• ASSIGNMENT
Copy out the listing that follows in its entirety, keeping it exactly the same.

• MATERIAL PROVIDED
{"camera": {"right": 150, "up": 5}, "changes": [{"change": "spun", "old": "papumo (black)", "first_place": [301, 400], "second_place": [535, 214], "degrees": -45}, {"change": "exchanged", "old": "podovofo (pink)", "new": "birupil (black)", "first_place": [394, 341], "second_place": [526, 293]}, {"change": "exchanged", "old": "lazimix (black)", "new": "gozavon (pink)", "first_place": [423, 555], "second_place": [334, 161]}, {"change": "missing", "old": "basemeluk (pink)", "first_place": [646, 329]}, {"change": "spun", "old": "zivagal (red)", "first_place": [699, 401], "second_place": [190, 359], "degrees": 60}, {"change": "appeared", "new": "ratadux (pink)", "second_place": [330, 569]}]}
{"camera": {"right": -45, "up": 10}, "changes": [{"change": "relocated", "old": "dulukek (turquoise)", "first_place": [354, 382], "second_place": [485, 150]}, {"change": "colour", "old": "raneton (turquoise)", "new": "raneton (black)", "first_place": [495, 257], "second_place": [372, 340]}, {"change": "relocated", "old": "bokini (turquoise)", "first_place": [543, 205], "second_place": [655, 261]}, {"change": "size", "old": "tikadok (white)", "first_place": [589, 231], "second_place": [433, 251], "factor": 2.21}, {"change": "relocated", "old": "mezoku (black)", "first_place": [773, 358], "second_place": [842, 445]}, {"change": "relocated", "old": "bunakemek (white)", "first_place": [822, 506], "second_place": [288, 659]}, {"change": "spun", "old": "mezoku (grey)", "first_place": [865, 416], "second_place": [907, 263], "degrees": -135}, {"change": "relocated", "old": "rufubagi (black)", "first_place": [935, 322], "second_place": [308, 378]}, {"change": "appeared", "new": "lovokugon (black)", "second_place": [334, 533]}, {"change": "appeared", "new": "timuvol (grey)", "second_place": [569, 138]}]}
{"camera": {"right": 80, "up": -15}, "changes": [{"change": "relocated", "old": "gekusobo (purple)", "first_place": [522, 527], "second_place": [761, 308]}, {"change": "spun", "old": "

• WRITTEN ANSWER
{"camera": {"right": 150, "up": 5}, "changes": [{"change": "spun", "old": "papumo (black)", "first_place": [301, 400], "second_place": [535, 214], "degrees": -45}, {"change": "exchanged", "old": "podovofo (pink)", "new": "birupil (black)", "first_place": [394, 341], "second_place": [526, 293]}, {"change": "exchanged", "old": "lazimix (black)", "new": "gozavon (pink)", "first_place": [423, 555], "second_place": [334, 161]}, {"change": "missing", "old": "basemeluk (pink)", "first_place": [646, 329]}, {"change": "spun", "old": "zivagal (red)", "first_place": [699, 401], "second_place": [190, 359], "degrees": 60}, {"change": "appeared", "new": "ratadux (pink)", "second_place": [330, 569]}]}
{"camera": {"right": -45, "up": 10}, "changes": [{"change": "relocated", "old": "dulukek (turquoise)", "first_place": [354, 382], "second_place": [485, 150]}, {"change": "colour", "old": "raneton (turquoise)", "new": "raneton (black)", "first_place": [495, 257], "second_place": [372, 340]}, {"change": "relocated", "old": "bokini (turquoise)", "first_place": [543, 205], "second_place": [655, 261]}, {"change": "size", "old": "tikadok (white)", "first_place": [589, 231], "second_place": [433, 251], "factor": 2.21}, {"change": "relocated", "old": "mezoku (black)", "first_place": [773, 358], "second_place": [842, 445]}, {"change": "relocated", "old": "bunakemek (white)", "first_place": [822, 506], "second_place": [288, 659]}, {"change": "spun", "old": "mezoku (grey)", "first_place": [865, 416], "second_place": [907, 263], "degrees": -135}, {"change": "relocated", "old": "rufubagi (black)", "first_place": [935, 322], "second_place": [308, 378]}, {"change": "appeared", "new": "lovokugon (black)", "second_place": [334, 533]}, {"change": "appeared", "new": "timuvol (grey)", "second_place": [569, 138]}]}
{"camera": {"right": 80, "up": -15}, "changes": [{"change": "relocated", "old": "gekusobo (purple)", "first_place": [522, 527], "second_place": [761, 308]}, {"change": "spun", "old": "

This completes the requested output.